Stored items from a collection
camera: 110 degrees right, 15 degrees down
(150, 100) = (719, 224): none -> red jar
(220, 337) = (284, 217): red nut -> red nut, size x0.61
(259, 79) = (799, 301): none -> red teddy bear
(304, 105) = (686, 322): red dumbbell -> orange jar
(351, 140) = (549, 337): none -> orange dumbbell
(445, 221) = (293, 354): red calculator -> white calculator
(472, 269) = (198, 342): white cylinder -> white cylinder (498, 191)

--

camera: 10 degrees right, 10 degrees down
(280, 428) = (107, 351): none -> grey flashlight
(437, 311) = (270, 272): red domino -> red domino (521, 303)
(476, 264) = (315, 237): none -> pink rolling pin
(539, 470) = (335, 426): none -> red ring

--

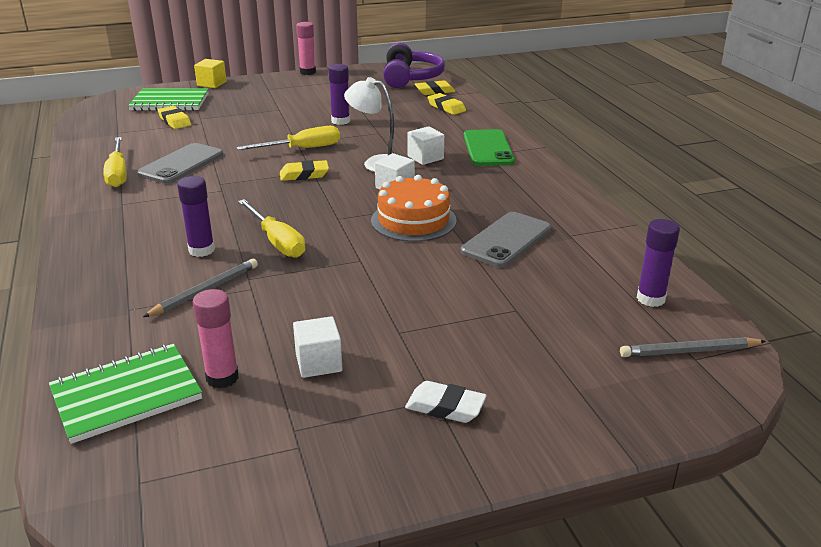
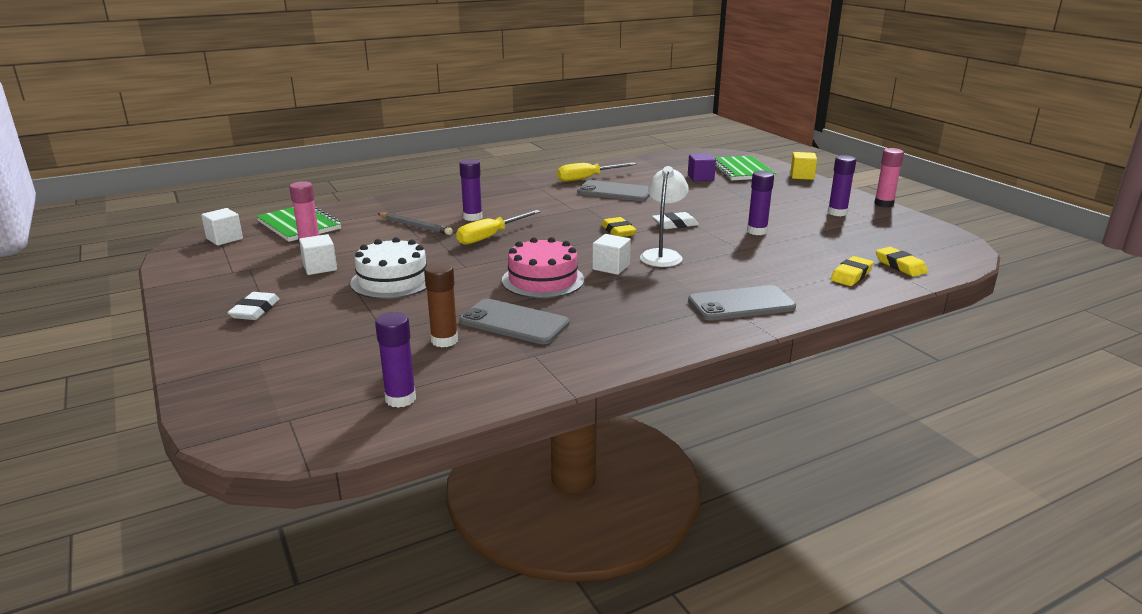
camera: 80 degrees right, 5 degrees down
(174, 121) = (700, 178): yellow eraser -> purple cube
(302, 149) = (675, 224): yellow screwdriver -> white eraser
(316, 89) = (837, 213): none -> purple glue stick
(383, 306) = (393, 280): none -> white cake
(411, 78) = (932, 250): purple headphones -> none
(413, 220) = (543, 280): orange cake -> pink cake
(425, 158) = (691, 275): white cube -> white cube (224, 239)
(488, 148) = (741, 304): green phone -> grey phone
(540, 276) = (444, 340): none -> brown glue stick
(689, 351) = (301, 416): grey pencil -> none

§ PROBLEM TO SOLVE: Retype exactly the lines of the data above that fall between the line with "(351, 140) = (549, 337): none" and the line with "(472, 269) = (198, 342): white", inclusive, and add nothing.

§ YOUR RESPONSE:
(351, 140) = (549, 337): none -> orange dumbbell
(445, 221) = (293, 354): red calculator -> white calculator
(472, 269) = (198, 342): white cylinder -> white cylinder (498, 191)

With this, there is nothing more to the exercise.